● **WORK TO BE COMPLETED**
When the line containing "(108, 291) = (275, 208): white" is reached, begin transcribing. Continue exactly through the final line of the listing, and return nothing else.

* * * * *

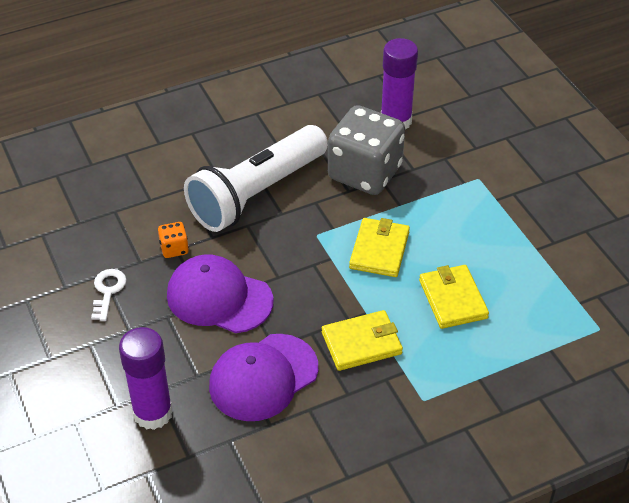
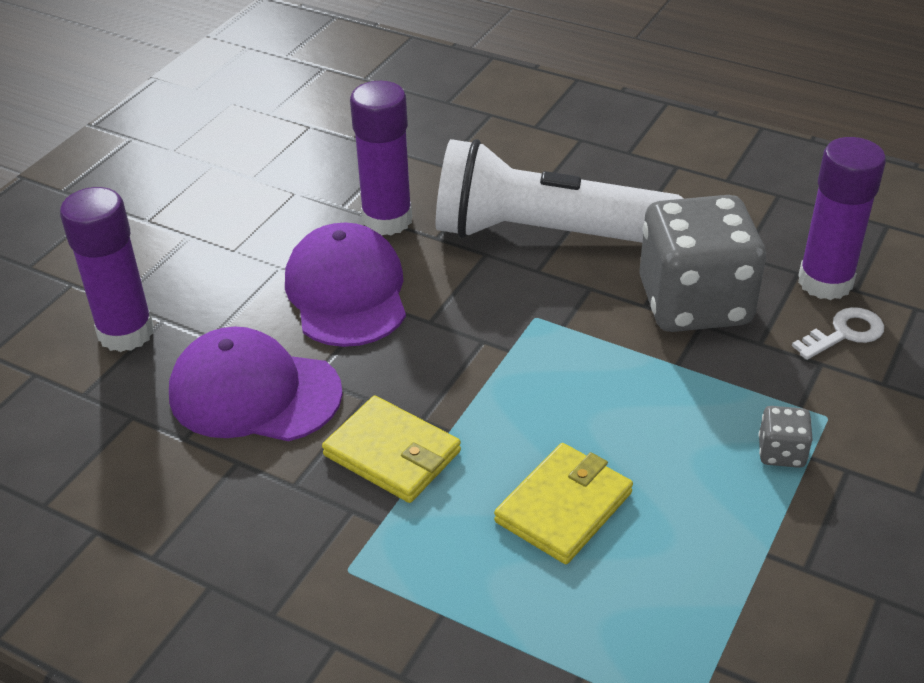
camera: 55 degrees right, 5 degrees down
(108, 291) = (275, 208): white key -> white key (844, 333)
(174, 248) = (387, 220): orange dice -> purple glue stick
(379, 250) = (573, 386): yellow wallet -> none
(485, 207) = (781, 452): none -> grey dice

* * * * *

● **RESULT**
(108, 291) = (275, 208): white key -> white key (844, 333)
(174, 248) = (387, 220): orange dice -> purple glue stick
(379, 250) = (573, 386): yellow wallet -> none
(485, 207) = (781, 452): none -> grey dice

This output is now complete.